• **Work task**:
Go through the entries below and copy every line that holds the word "star".

• **Given information**:
■ ■ ■
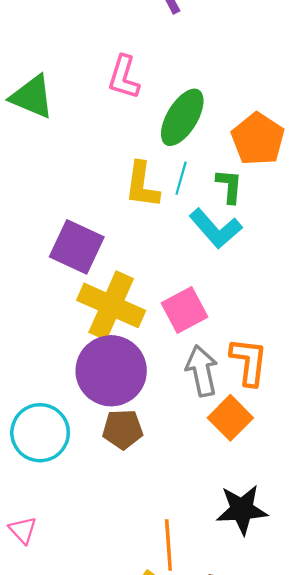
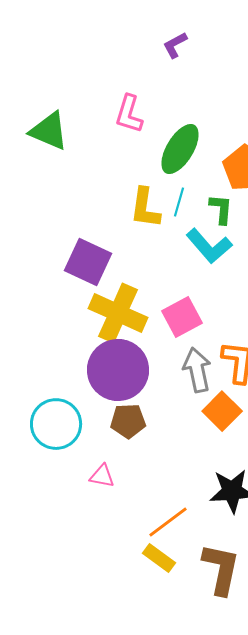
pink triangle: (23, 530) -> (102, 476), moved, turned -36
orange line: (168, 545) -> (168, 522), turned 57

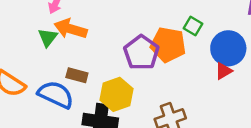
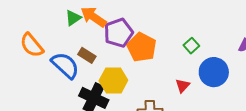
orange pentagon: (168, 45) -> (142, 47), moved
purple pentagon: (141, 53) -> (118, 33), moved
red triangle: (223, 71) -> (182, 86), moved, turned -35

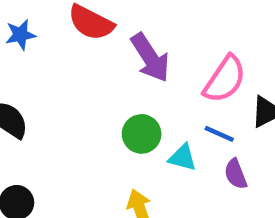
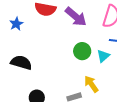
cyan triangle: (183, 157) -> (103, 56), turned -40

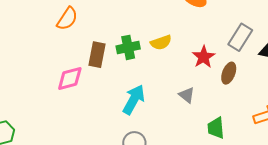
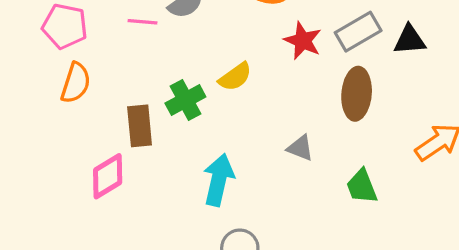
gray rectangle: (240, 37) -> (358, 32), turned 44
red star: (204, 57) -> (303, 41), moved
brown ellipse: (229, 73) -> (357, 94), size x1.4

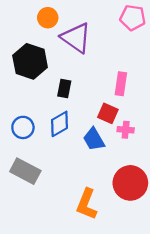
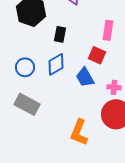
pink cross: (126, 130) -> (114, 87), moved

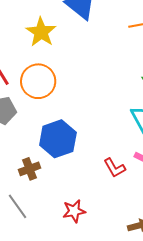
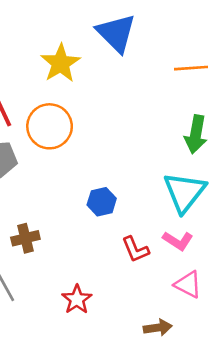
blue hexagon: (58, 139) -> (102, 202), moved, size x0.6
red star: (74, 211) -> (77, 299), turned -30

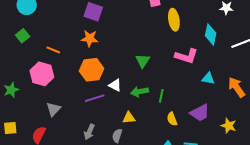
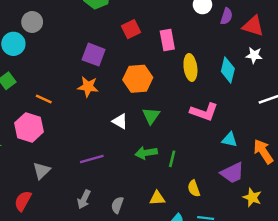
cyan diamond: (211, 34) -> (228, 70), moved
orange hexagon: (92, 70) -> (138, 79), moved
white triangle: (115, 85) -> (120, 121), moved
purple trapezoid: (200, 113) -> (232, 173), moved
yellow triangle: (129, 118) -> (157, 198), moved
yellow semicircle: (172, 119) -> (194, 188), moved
■ ■ ■
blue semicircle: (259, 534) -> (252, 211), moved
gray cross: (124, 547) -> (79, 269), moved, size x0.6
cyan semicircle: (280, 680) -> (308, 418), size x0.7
■ ■ ■
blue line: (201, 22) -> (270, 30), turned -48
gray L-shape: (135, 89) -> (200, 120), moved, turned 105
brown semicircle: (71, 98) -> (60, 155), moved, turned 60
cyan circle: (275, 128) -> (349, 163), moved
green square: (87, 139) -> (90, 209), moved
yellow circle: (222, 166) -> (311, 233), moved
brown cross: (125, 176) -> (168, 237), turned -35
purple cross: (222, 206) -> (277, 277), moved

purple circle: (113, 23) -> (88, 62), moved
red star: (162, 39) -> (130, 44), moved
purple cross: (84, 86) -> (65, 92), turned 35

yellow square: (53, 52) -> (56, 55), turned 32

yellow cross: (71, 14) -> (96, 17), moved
■ ■ ■
• **Output of the task**:
red star: (204, 57) -> (303, 41), moved
red star: (74, 211) -> (77, 299), turned -30
red star: (162, 39) -> (130, 44), moved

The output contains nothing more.